## [TASK INSTRUCTIONS]
The entries that follow must be written out exactly, without any of the pictures they contain.

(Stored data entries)
▬▬▬▬▬▬▬▬▬▬
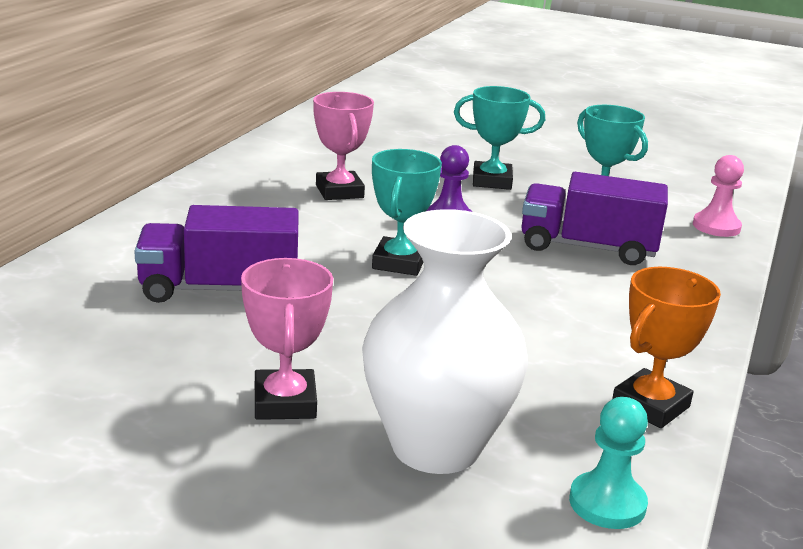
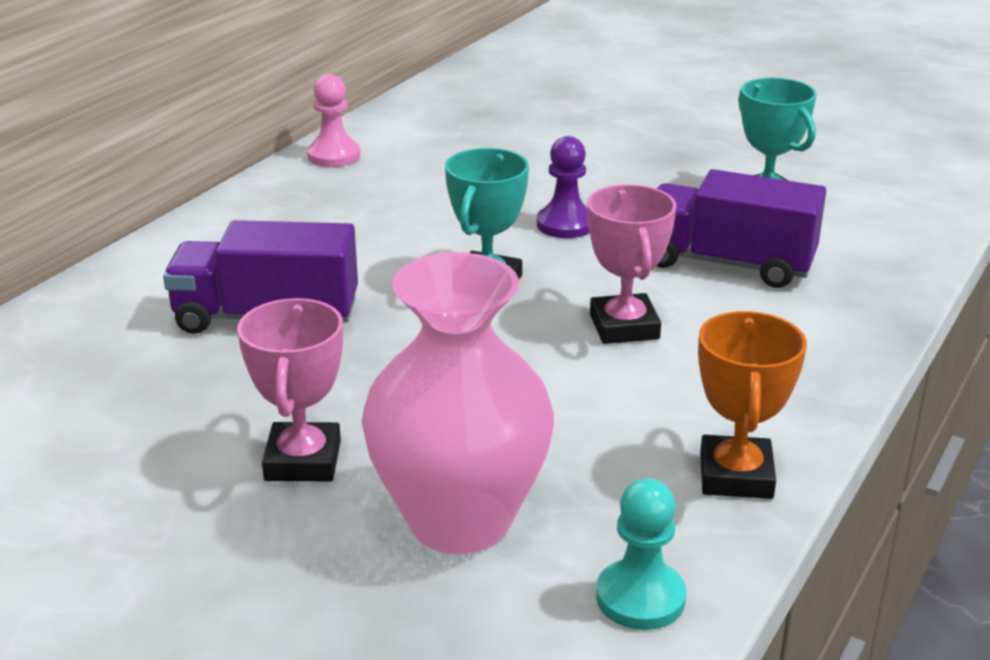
camera: 10 degrees right, 5 degrees up
(339, 191) = (442, 188): pink trophy -> pink trophy (624, 327)
(435, 447) = (459, 520): white vase -> pink vase
(492, 181) = (635, 171): turquoise trophy -> none
(650, 406) = (736, 476): orange trophy -> orange trophy turned 45 degrees counterclockwise
(716, 226) = (907, 233): pink pawn -> pink pawn (334, 156)

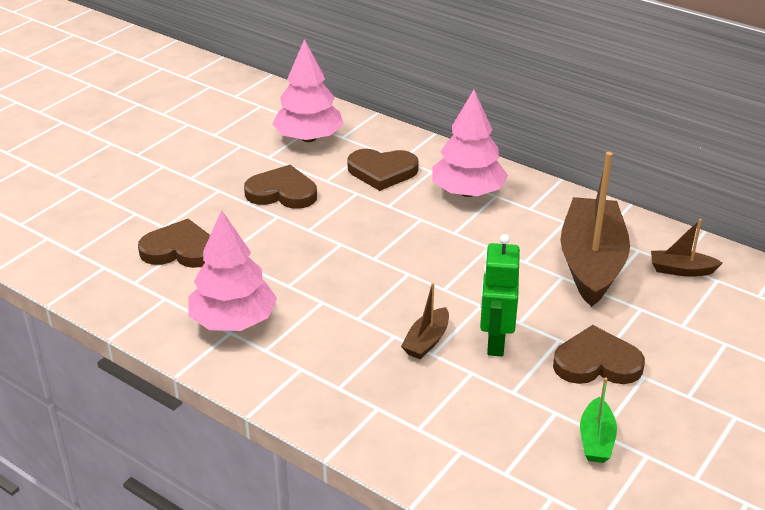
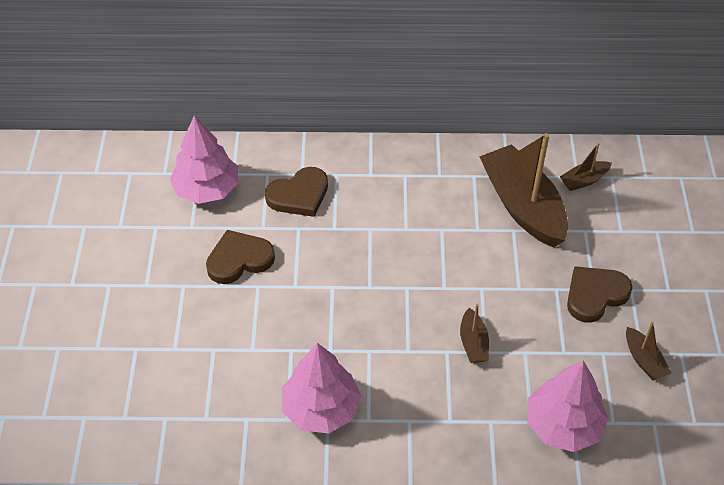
camera: 35 degrees left, 15 degrees up
(180, 250) = (212, 364): brown heart -> none
(467, 192) = (382, 183): pink tree -> pink tree (563, 425)
(495, 342) = (518, 316): green robot -> none
(596, 440) = (644, 360): green boat -> brown boat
▬▬▬▬▬▬▬▬▬▬
## [THE ANSWER]
camera: 10 degrees right, 5 degrees up
(339, 191) = (442, 188): pink trophy -> pink trophy (624, 327)
(435, 447) = (459, 520): white vase -> pink vase
(492, 181) = (635, 171): turquoise trophy -> none
(650, 406) = (736, 476): orange trophy -> orange trophy turned 45 degrees counterclockwise
(716, 226) = (907, 233): pink pawn -> pink pawn (334, 156)

camera: 35 degrees left, 15 degrees up
(180, 250) = (212, 364): brown heart -> none
(467, 192) = (382, 183): pink tree -> pink tree (563, 425)
(495, 342) = (518, 316): green robot -> none
(596, 440) = (644, 360): green boat -> brown boat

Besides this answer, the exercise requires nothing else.